Edit tracking data
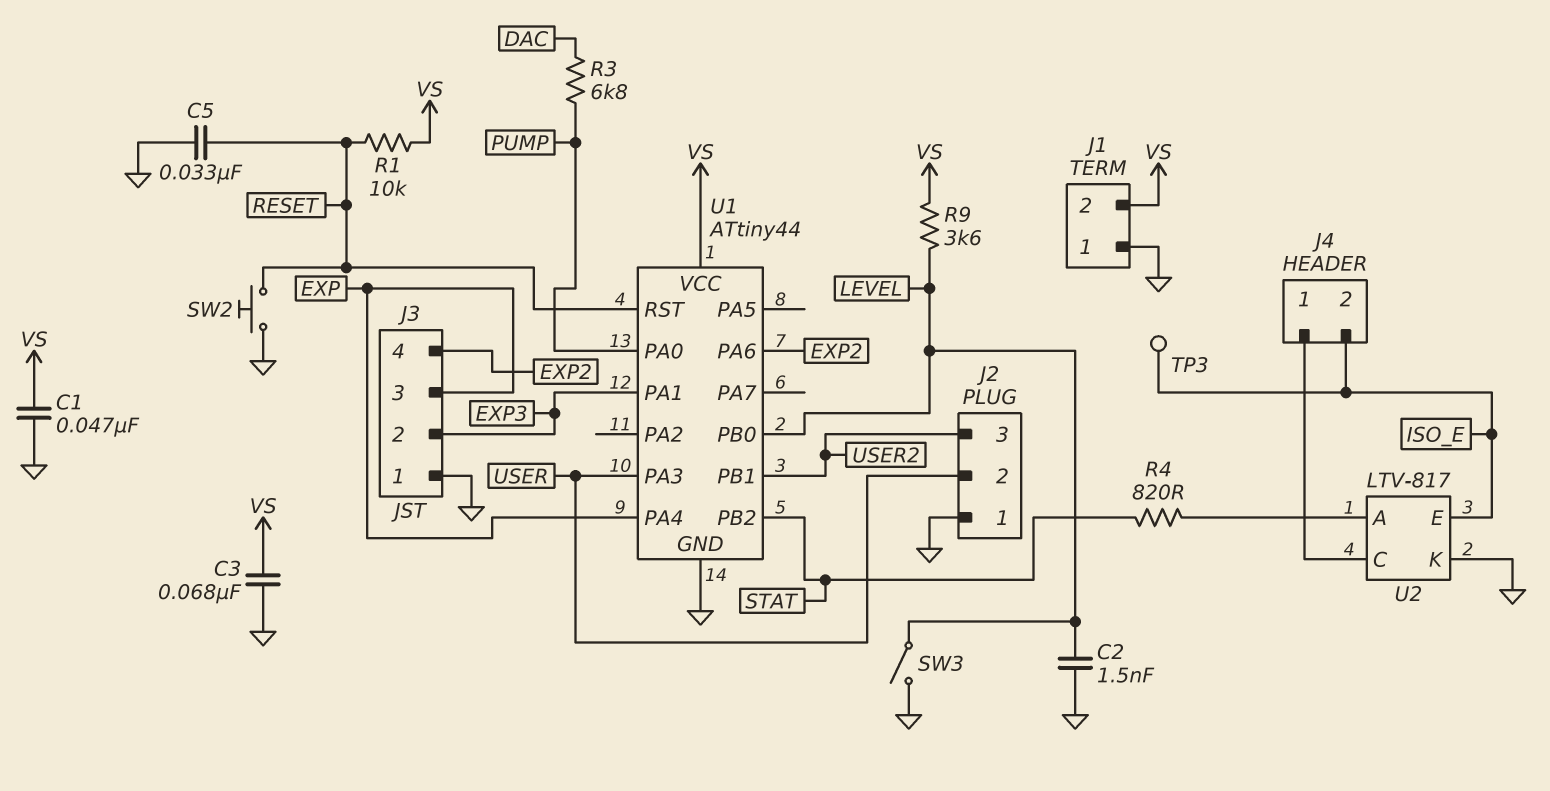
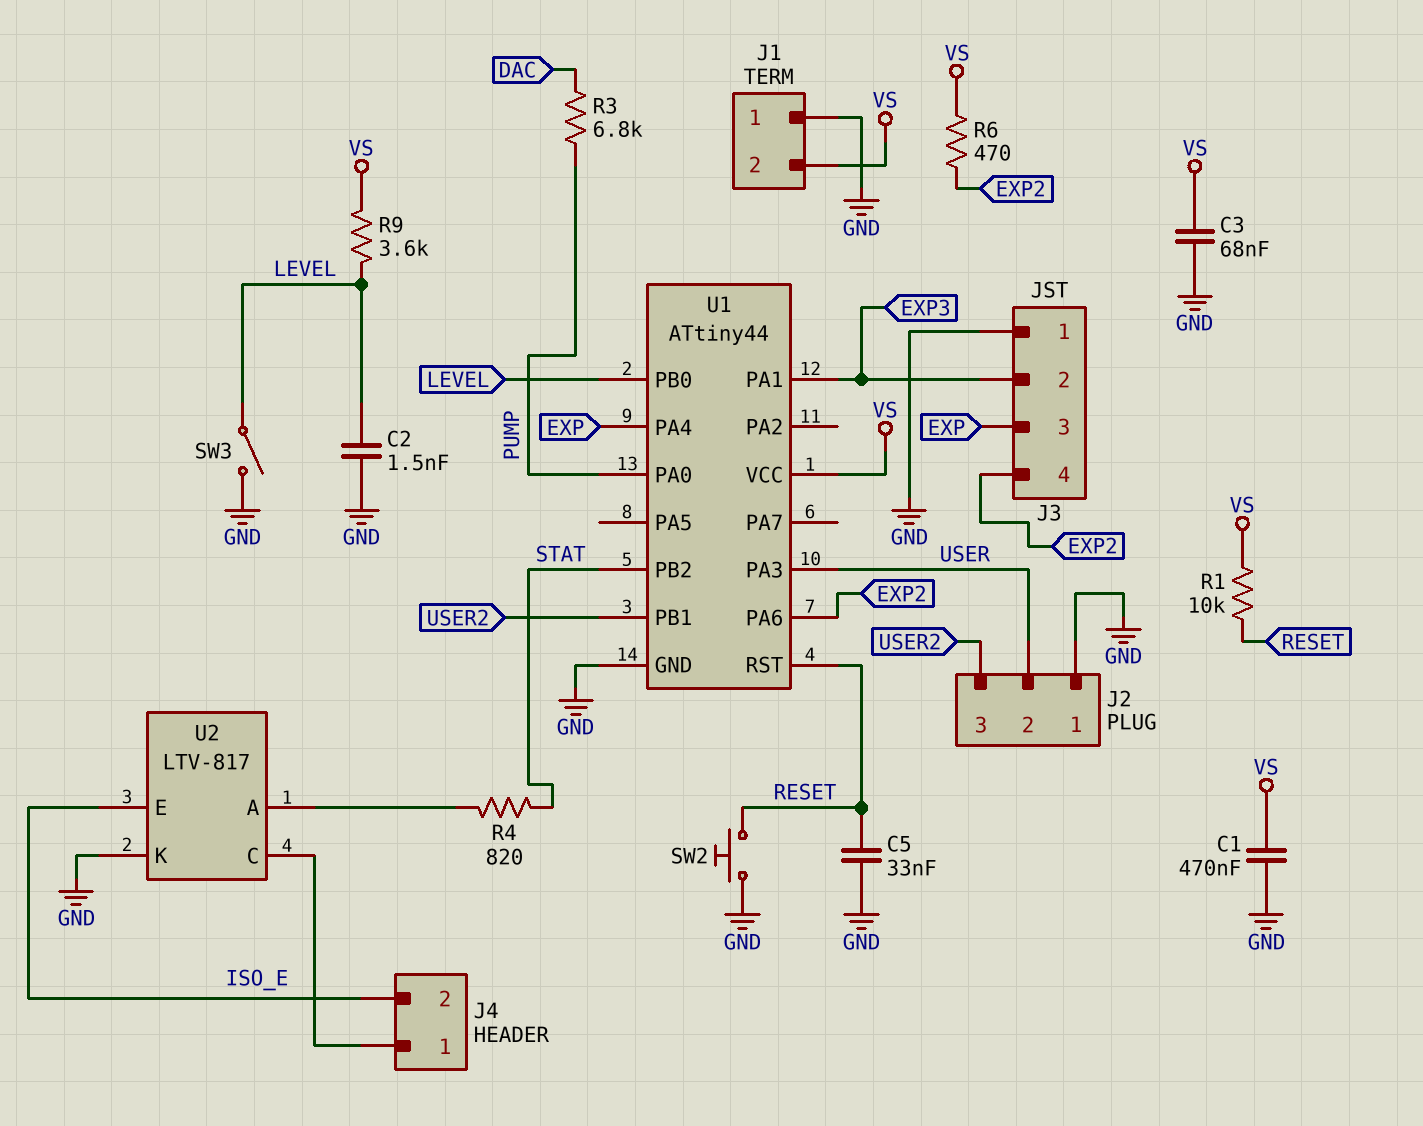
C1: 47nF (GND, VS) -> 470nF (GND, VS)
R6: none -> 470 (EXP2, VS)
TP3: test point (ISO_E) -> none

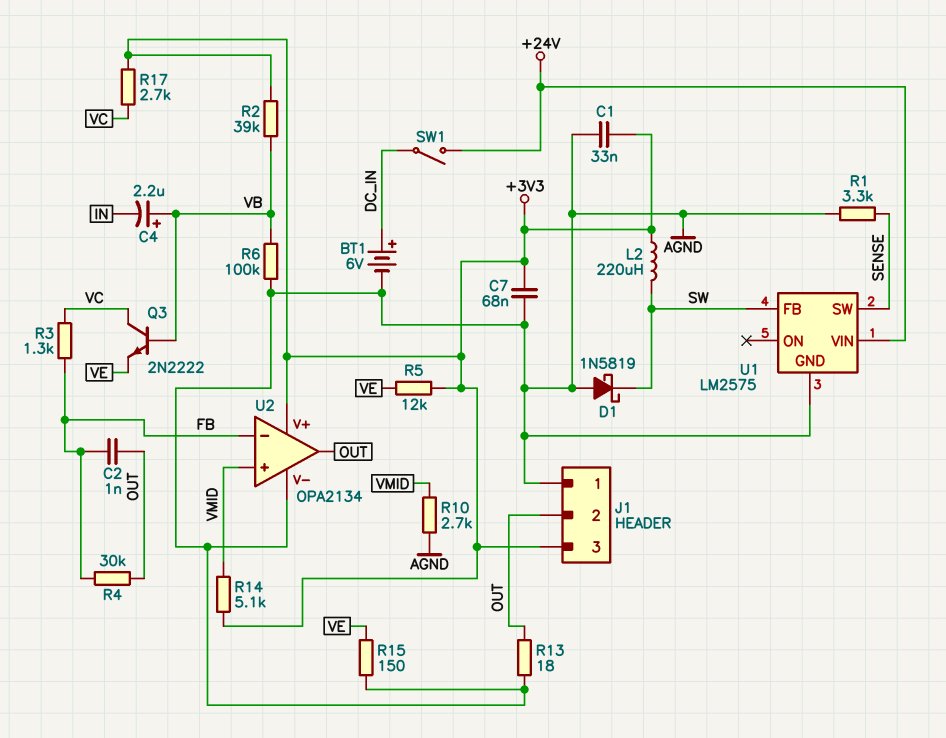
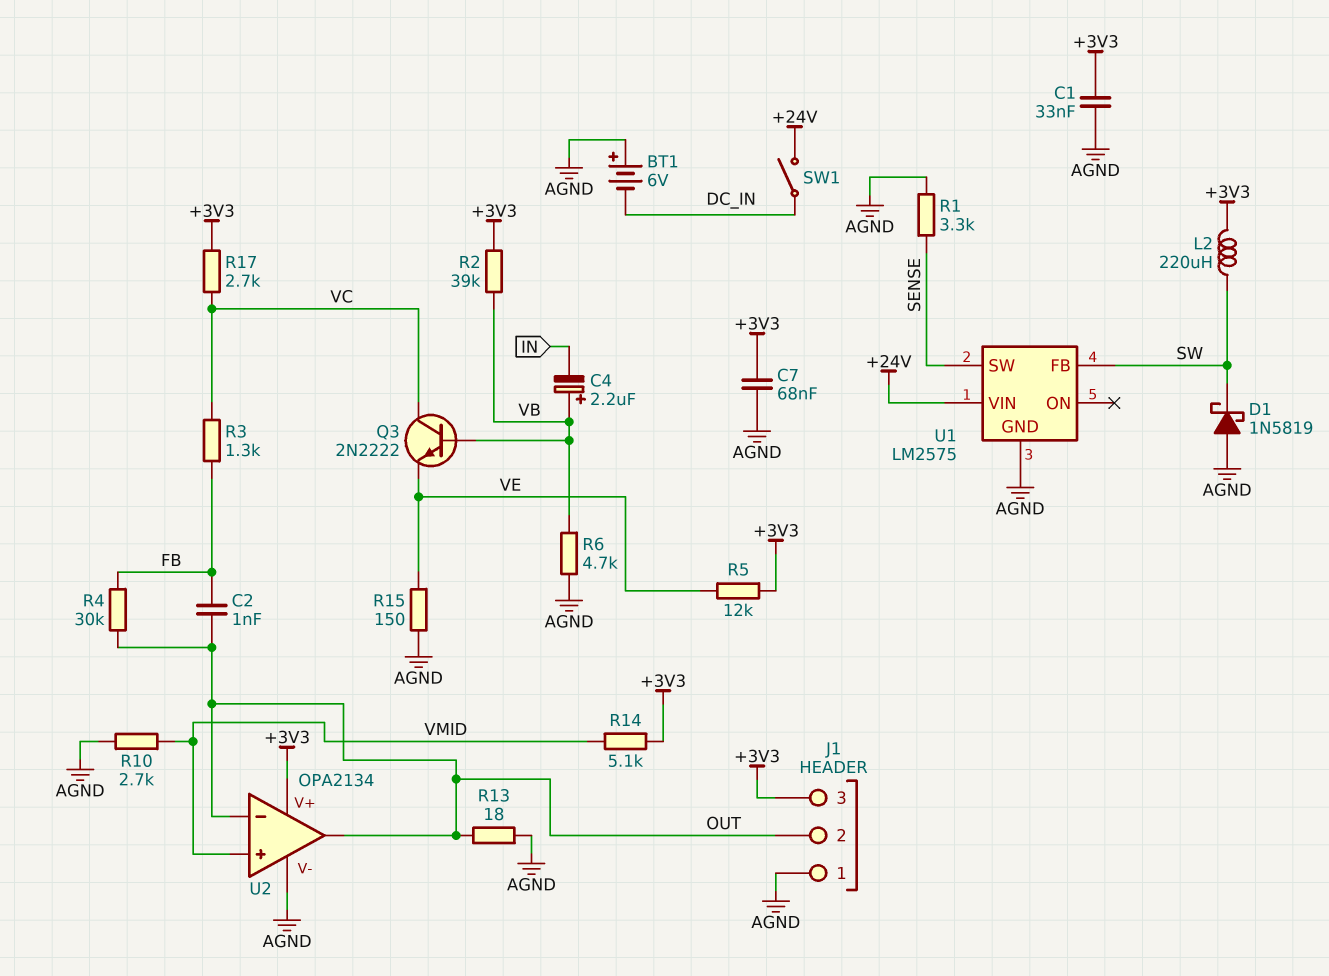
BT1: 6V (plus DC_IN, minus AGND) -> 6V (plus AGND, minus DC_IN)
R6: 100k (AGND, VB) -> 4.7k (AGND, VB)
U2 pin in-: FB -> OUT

Exercise aim | Copy out the data exactly and keep the pictures out.

Response to the task |
C1: 47nF (GND, VS) -> 470nF (GND, VS)
R6: none -> 470 (EXP2, VS)
TP3: test point (ISO_E) -> none

BT1: 6V (plus DC_IN, minus AGND) -> 6V (plus AGND, minus DC_IN)
R6: 100k (AGND, VB) -> 4.7k (AGND, VB)
U2 pin in-: FB -> OUT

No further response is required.